### Content revision data:
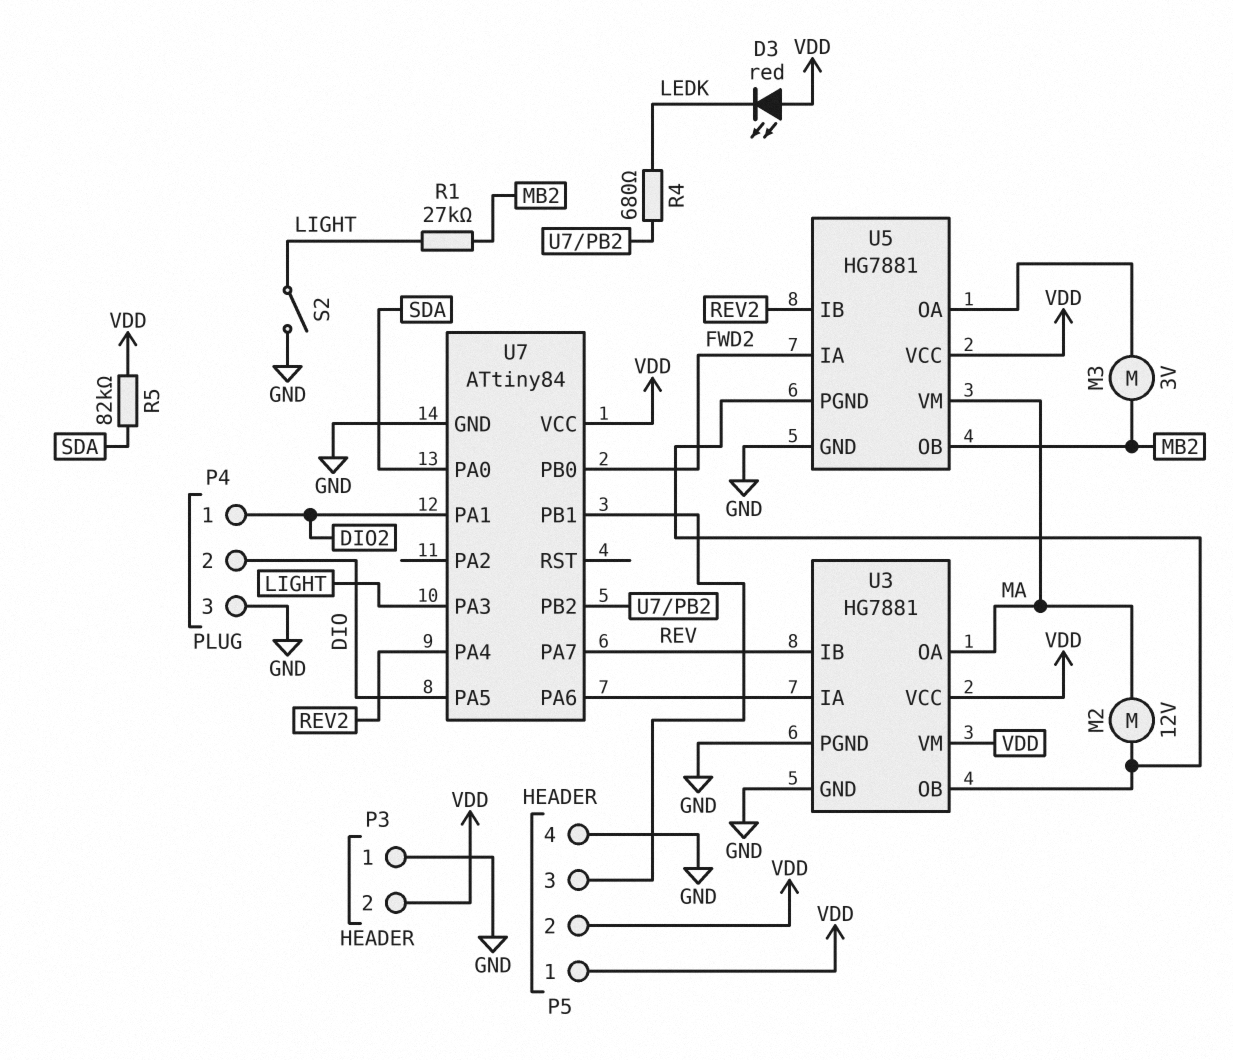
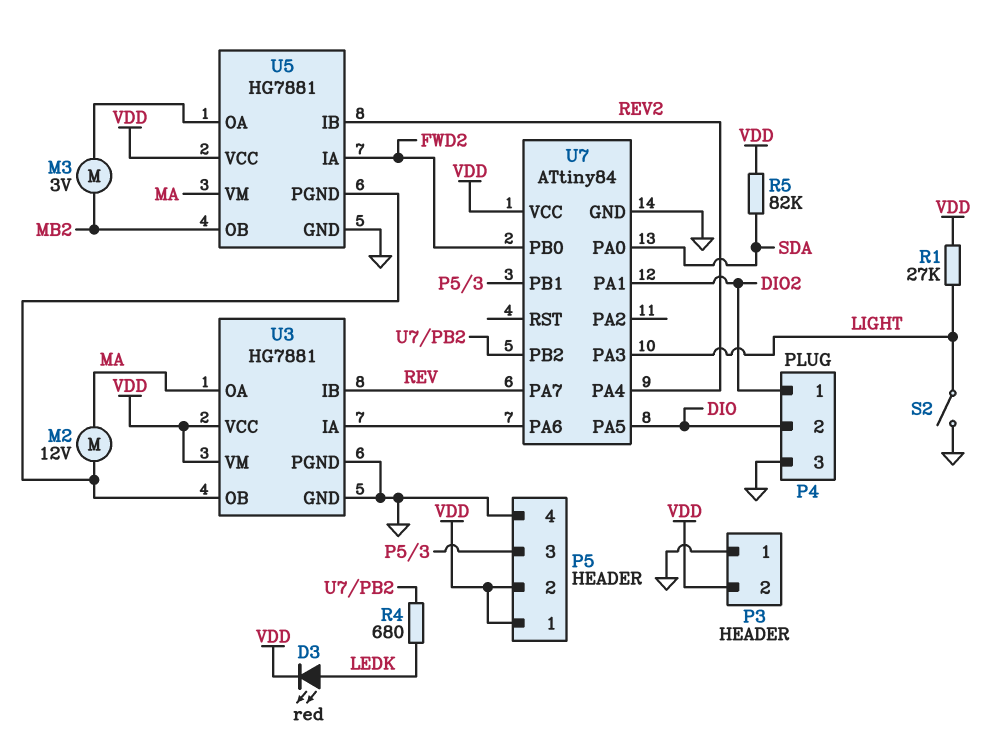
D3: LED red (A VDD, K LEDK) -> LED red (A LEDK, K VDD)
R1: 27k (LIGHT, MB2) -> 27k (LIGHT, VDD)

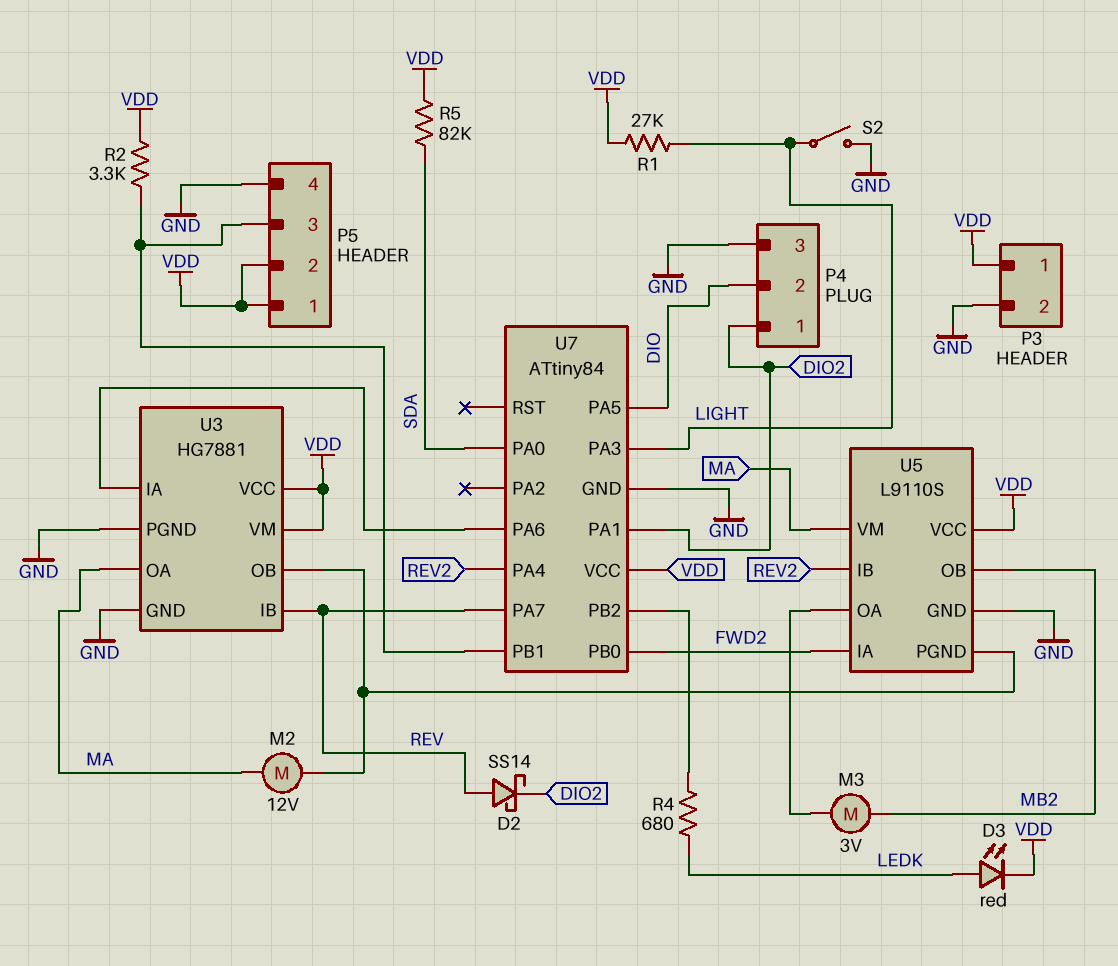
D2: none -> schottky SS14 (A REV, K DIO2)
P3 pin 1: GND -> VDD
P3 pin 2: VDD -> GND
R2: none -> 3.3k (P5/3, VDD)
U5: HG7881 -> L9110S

### TASK OBJECTIVE:
Scan the records above and report every line with the string "none".

### WRITTEN RESPONSE:
D2: none -> schottky SS14 (A REV, K DIO2)
R2: none -> 3.3k (P5/3, VDD)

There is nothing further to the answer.